Before-and-after change records

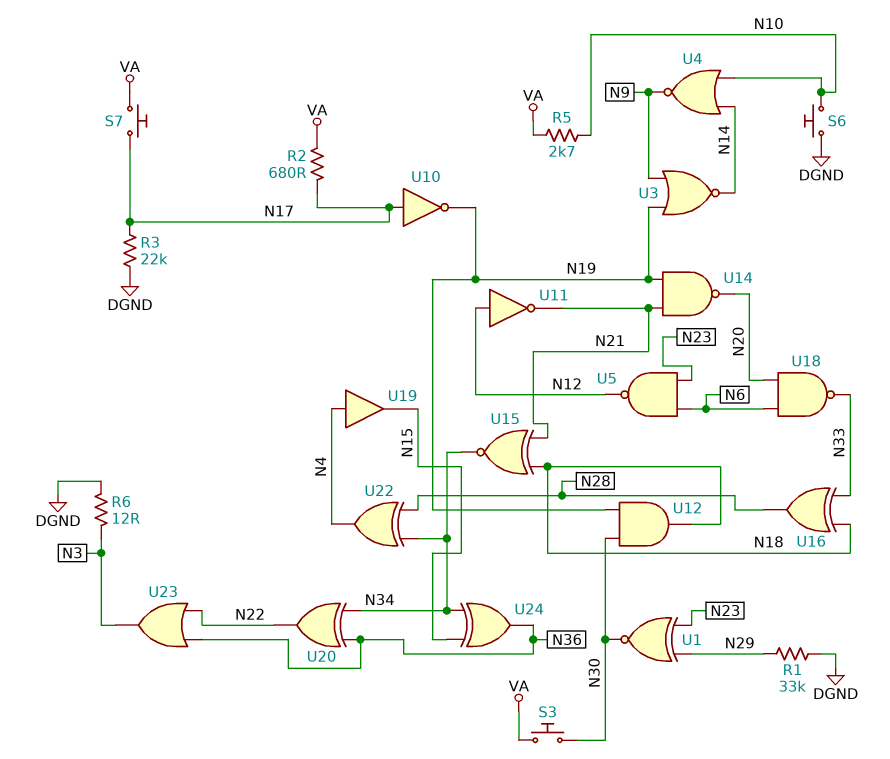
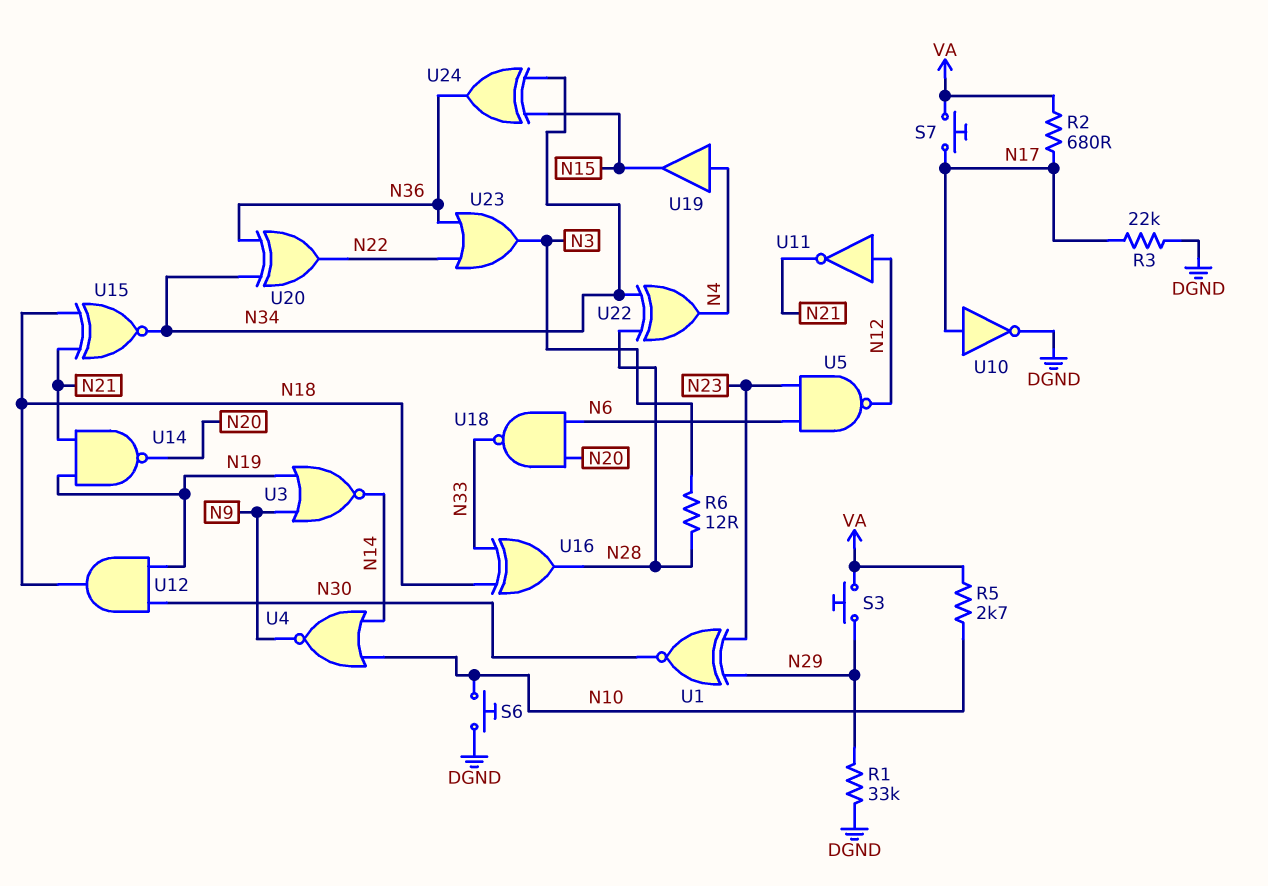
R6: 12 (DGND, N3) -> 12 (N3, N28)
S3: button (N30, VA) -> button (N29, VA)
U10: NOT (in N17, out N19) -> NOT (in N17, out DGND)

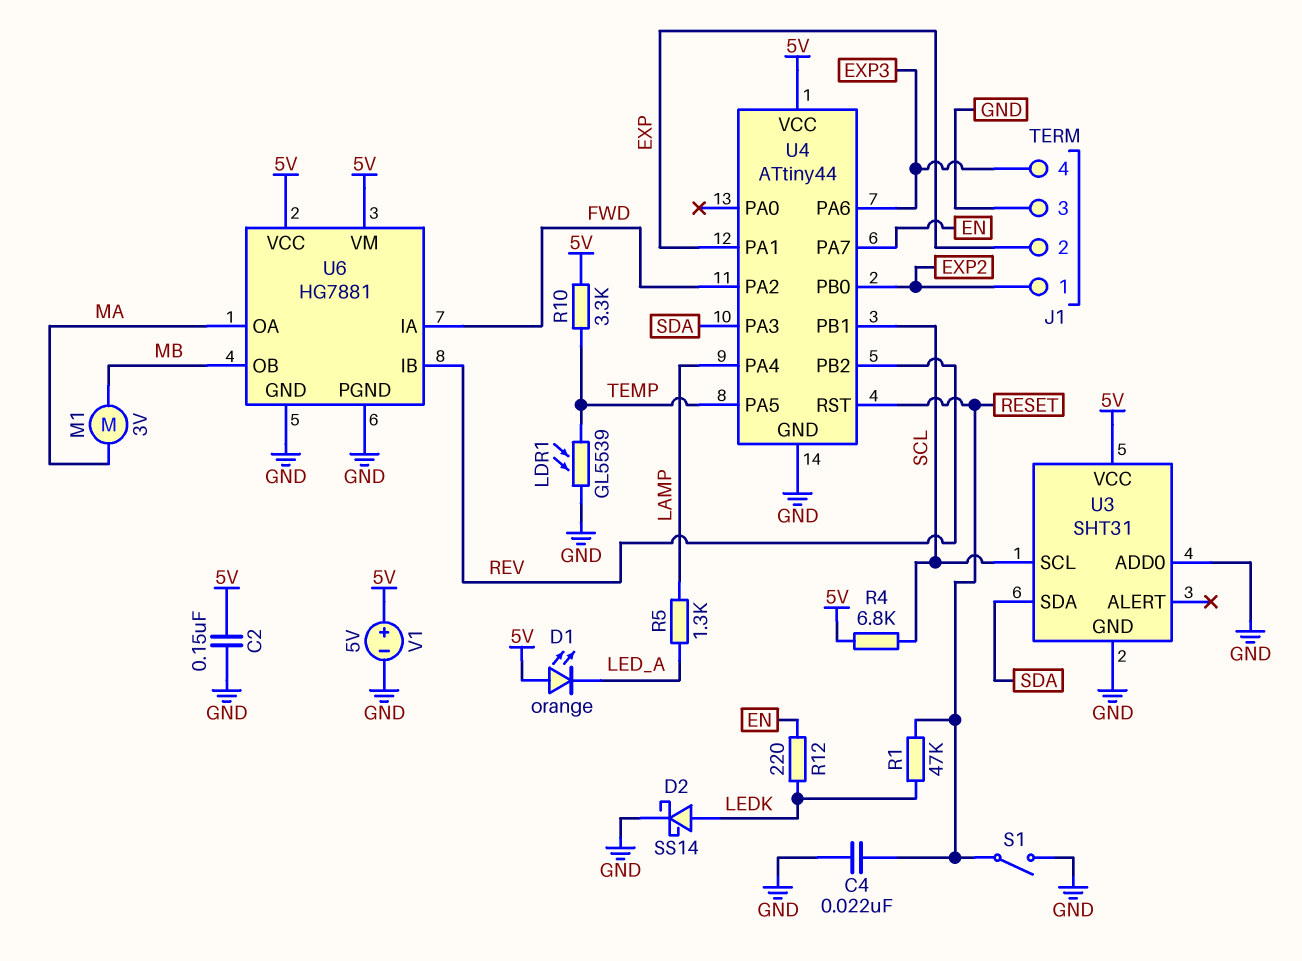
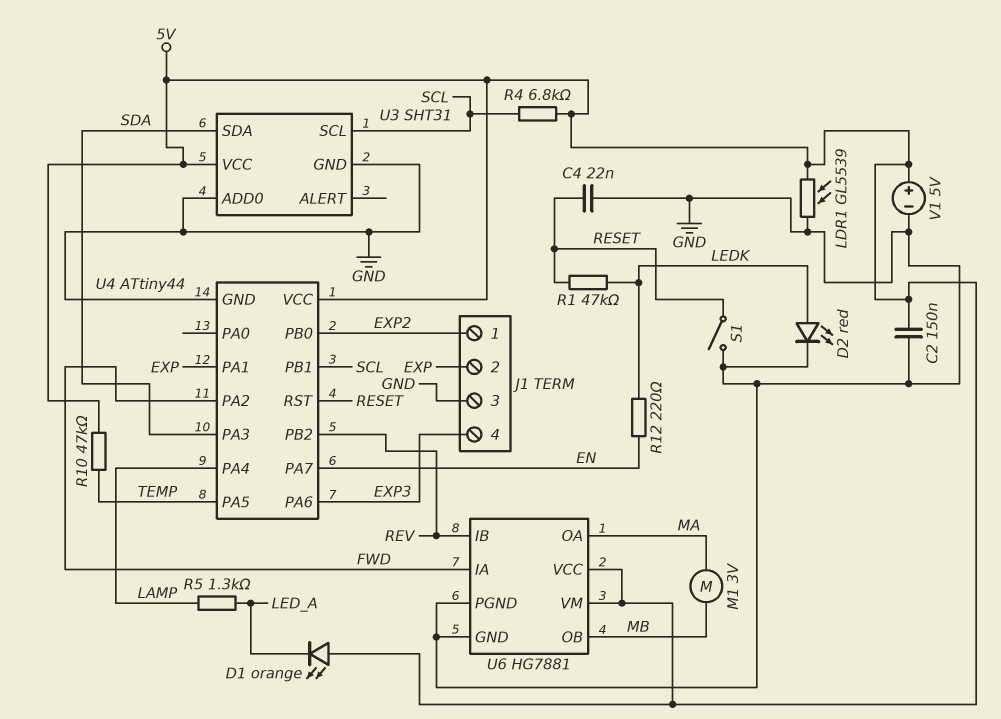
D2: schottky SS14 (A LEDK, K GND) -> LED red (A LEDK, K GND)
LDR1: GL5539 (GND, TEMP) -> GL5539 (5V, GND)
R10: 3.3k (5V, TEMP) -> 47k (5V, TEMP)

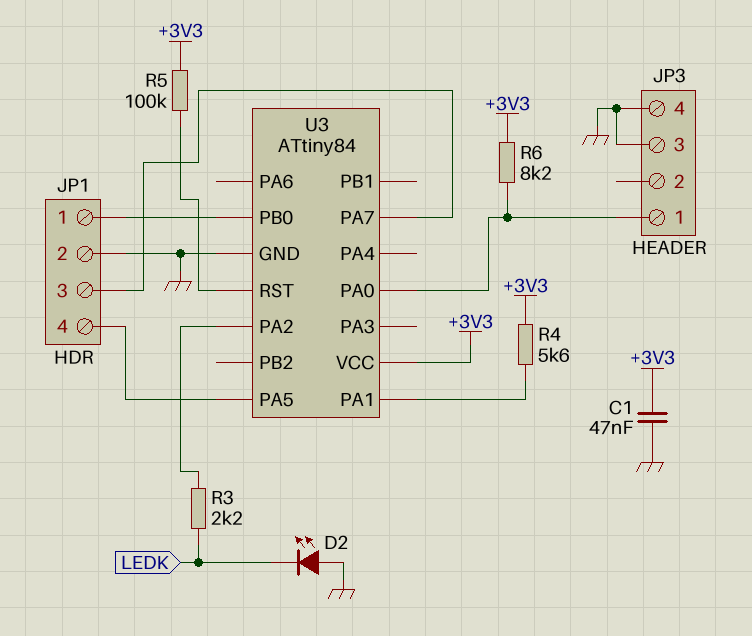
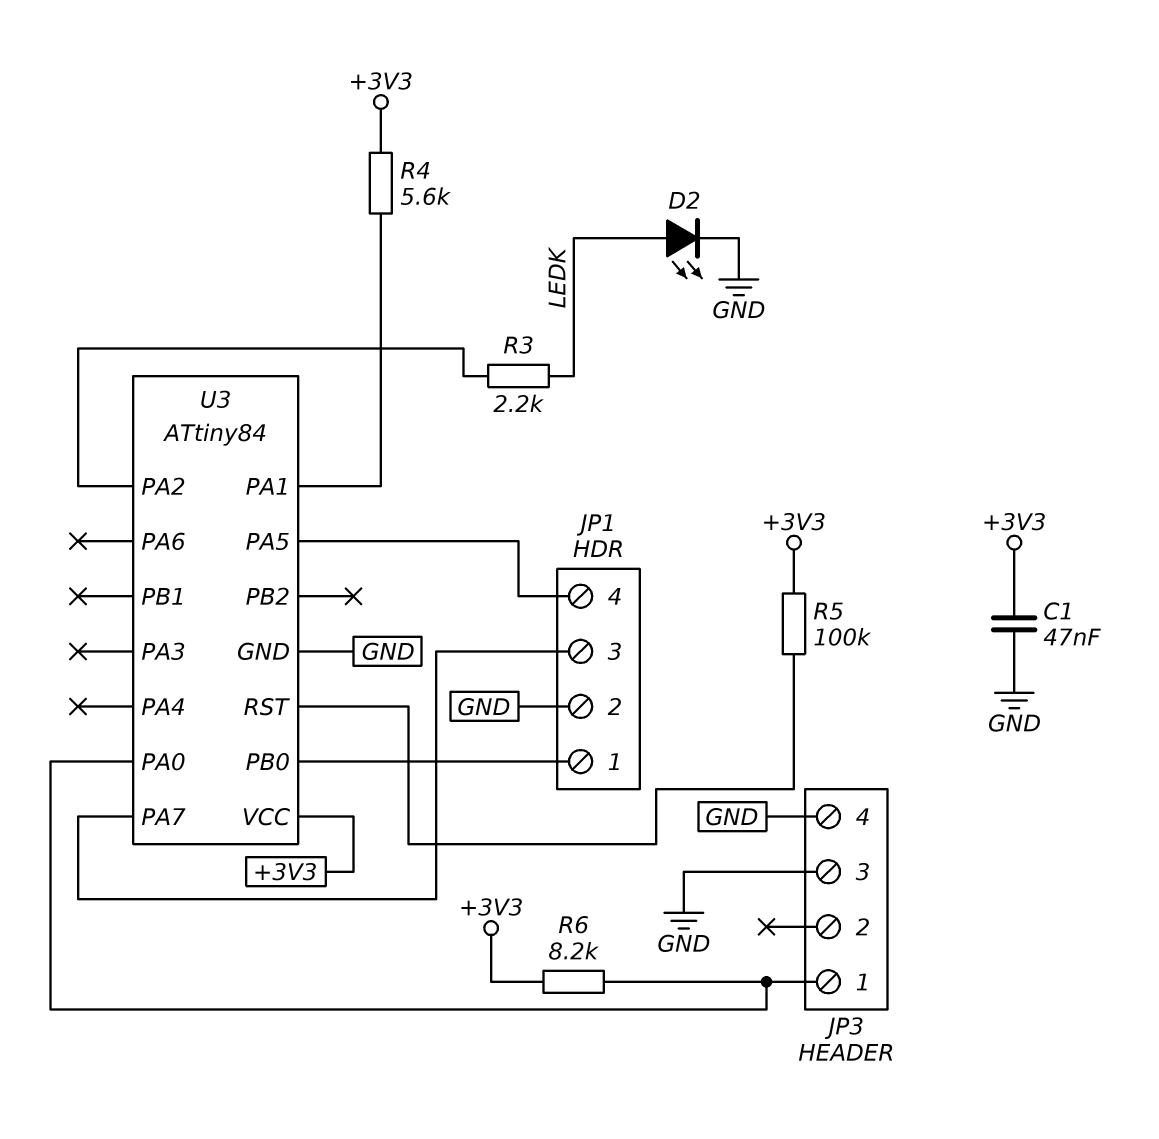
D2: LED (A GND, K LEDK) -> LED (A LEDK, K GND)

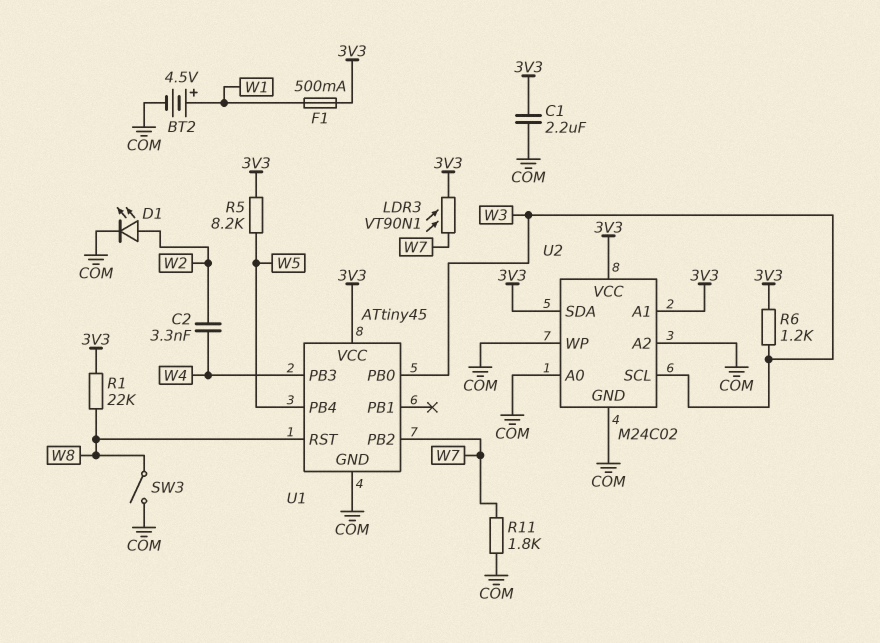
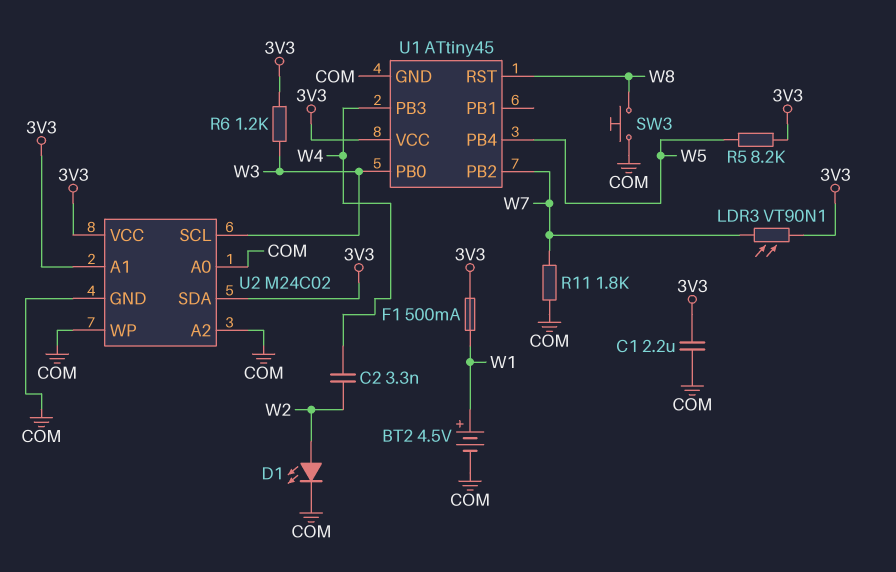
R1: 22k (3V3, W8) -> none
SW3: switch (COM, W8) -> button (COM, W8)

Problem requirements
What is needed here is how many lines of the entries contain "button"; give that number alone.

Expected output
2